DATASET SECTION:
———

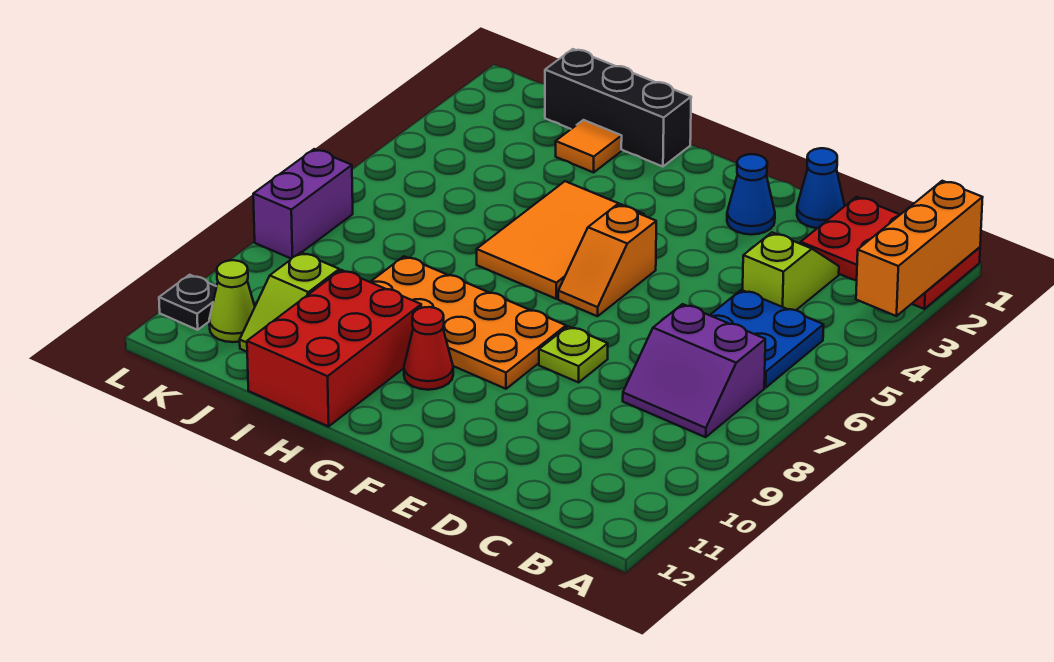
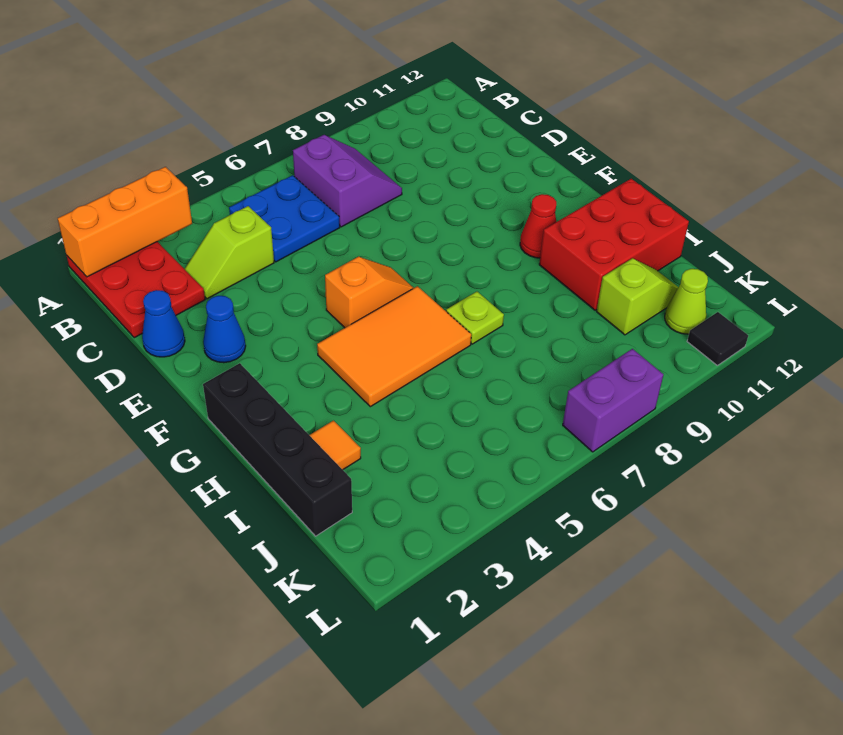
lime plate E8 level 1 -> lime plate H7 level 1
orange plate F8:I9 level 1 -> none
black brick H1:J1 level 1 -> black brick G1:J1 level 1
black plate L11 level 1 -> black tile L11 level 1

———

WORK ITEM: Please produce an exact copy of the listing, omitting the pictures.

RESPONSE BOX:
lime plate E8 level 1 -> lime plate H7 level 1
orange plate F8:I9 level 1 -> none
black brick H1:J1 level 1 -> black brick G1:J1 level 1
black plate L11 level 1 -> black tile L11 level 1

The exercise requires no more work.